> **About this task**:
A faithful copy of all the data is required; pictures should not be included.

> **Material provided**:
● ● ●

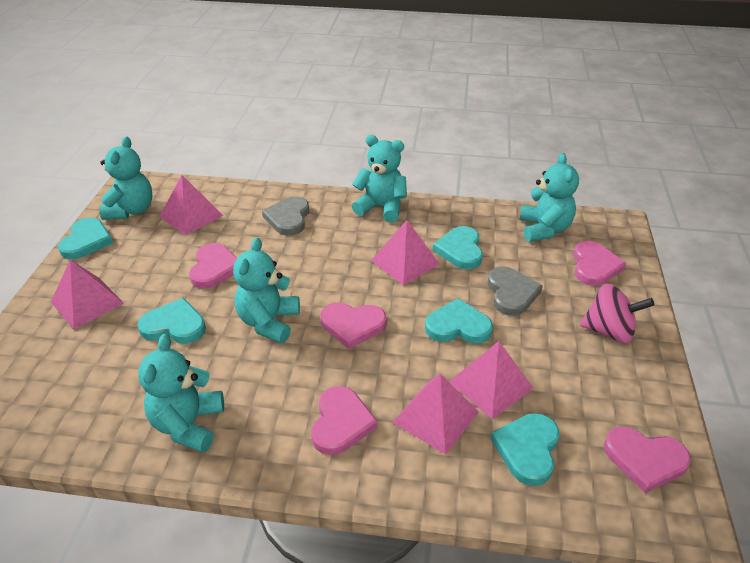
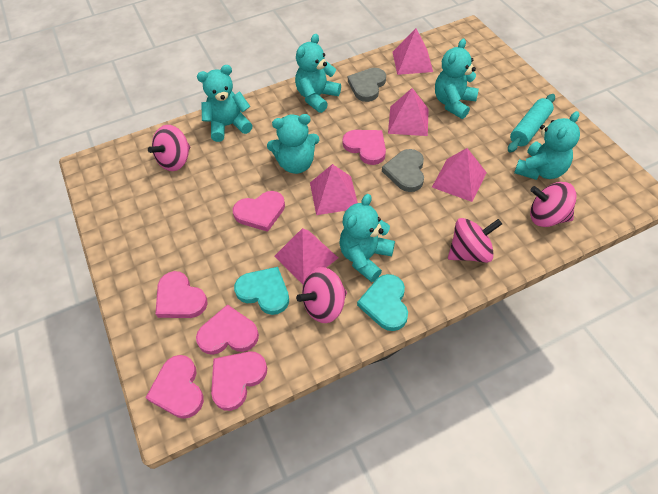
pink heart: 5 -> 6
pink spinning top: 1 -> 4
turquoise heart: 5 -> 2
turquoise rolling pin: 0 -> 1
turquoise teddy bear: 5 -> 6

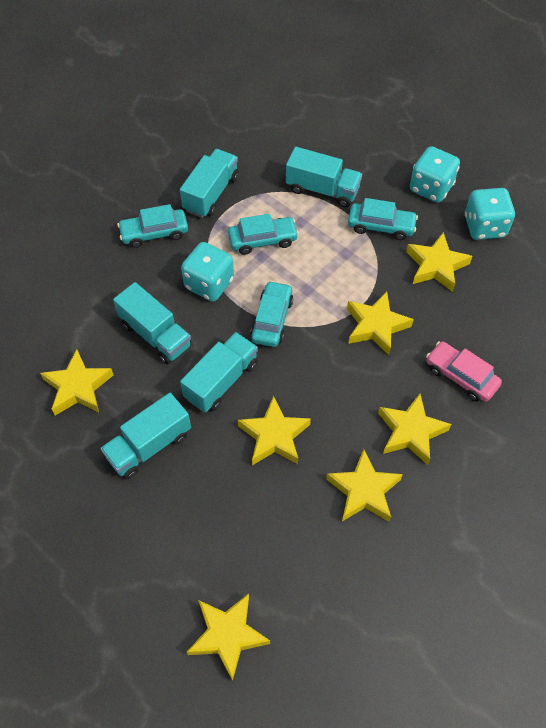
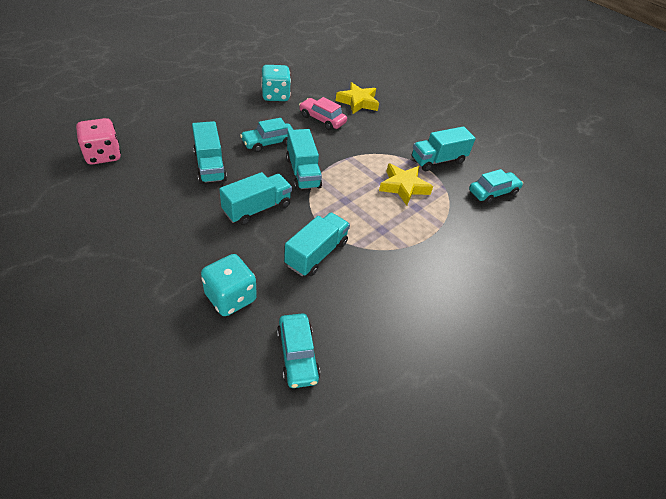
pink dice: 0 -> 1
turquoise car: 4 -> 3
turquoise dice: 3 -> 2
yellow star: 7 -> 2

● ● ●

> **Written answer**:
pink heart: 5 -> 6
pink spinning top: 1 -> 4
turquoise heart: 5 -> 2
turquoise rolling pin: 0 -> 1
turquoise teddy bear: 5 -> 6

pink dice: 0 -> 1
turquoise car: 4 -> 3
turquoise dice: 3 -> 2
yellow star: 7 -> 2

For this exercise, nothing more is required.